• **WHAT THE TASK REQUIRES**: The answer must consist of every line below that contains the word "MISO".

─── DATA EXTRACT

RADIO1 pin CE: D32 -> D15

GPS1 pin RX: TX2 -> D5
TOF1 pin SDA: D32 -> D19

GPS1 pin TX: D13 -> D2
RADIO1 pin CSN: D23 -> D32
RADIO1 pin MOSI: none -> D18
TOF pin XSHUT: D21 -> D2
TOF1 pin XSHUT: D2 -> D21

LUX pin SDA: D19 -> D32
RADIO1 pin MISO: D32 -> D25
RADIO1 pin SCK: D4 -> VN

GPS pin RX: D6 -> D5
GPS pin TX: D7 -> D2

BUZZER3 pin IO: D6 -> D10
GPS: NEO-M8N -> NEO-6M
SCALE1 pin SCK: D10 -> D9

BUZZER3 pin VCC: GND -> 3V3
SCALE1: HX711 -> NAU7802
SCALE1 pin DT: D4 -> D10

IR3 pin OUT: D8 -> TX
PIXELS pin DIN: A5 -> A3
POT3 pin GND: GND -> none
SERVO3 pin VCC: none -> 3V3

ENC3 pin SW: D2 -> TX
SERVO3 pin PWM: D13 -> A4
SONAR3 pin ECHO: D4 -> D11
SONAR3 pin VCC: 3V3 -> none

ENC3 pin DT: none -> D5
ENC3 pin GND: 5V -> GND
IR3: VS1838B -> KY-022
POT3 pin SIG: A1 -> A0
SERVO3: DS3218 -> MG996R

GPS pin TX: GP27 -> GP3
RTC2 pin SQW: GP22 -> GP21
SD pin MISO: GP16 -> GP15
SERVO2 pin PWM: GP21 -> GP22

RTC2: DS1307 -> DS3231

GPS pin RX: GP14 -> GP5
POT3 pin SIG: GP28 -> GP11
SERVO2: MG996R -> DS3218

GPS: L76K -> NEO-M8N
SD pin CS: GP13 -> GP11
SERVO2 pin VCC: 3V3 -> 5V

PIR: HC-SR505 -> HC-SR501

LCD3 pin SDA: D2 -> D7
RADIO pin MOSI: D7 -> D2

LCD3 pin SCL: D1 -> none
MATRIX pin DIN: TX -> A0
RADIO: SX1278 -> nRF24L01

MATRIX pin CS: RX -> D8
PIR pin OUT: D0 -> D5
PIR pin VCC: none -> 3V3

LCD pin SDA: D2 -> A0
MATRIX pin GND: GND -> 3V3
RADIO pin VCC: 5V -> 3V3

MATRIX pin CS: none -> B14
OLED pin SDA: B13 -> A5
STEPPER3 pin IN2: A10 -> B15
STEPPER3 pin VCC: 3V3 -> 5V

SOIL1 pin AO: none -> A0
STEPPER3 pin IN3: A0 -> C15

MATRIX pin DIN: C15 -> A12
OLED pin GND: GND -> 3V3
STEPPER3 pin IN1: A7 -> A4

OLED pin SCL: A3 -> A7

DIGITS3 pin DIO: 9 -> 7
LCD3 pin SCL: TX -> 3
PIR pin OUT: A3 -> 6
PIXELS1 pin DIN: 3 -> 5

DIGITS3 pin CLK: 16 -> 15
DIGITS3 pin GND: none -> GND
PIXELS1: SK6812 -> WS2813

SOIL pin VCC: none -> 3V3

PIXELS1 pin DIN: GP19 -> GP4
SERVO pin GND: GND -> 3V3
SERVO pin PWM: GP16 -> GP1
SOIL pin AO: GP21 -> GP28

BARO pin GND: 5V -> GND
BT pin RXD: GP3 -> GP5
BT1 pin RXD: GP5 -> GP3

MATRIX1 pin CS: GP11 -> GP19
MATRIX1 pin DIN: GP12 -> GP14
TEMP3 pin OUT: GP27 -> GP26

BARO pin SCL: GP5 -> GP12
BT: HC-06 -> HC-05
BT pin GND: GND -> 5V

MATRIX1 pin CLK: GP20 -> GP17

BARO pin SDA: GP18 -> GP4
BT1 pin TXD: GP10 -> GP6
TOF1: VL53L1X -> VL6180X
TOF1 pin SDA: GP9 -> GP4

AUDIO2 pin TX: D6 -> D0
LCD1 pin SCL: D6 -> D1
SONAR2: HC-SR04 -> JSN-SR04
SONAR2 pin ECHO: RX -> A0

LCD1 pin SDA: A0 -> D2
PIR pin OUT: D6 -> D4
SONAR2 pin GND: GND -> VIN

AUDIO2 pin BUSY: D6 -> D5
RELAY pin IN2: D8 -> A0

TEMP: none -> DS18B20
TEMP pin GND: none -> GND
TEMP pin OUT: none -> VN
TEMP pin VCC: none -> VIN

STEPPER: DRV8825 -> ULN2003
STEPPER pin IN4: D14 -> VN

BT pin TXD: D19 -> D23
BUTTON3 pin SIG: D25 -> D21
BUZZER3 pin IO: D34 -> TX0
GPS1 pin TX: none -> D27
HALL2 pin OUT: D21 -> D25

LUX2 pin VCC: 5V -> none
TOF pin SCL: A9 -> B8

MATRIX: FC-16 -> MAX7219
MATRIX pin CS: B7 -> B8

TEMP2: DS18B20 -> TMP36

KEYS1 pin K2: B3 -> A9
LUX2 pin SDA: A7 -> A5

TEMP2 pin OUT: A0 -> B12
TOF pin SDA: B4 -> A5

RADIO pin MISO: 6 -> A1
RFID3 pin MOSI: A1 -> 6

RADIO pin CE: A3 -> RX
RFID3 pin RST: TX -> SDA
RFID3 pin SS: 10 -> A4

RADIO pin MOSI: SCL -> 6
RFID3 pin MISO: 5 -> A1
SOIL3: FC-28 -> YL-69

──────

• **ANSWER TO THE EXERCISE**:
RADIO1 pin MISO: D32 -> D25
SD pin MISO: GP16 -> GP15
RADIO pin MISO: 6 -> A1
RFID3 pin MISO: 5 -> A1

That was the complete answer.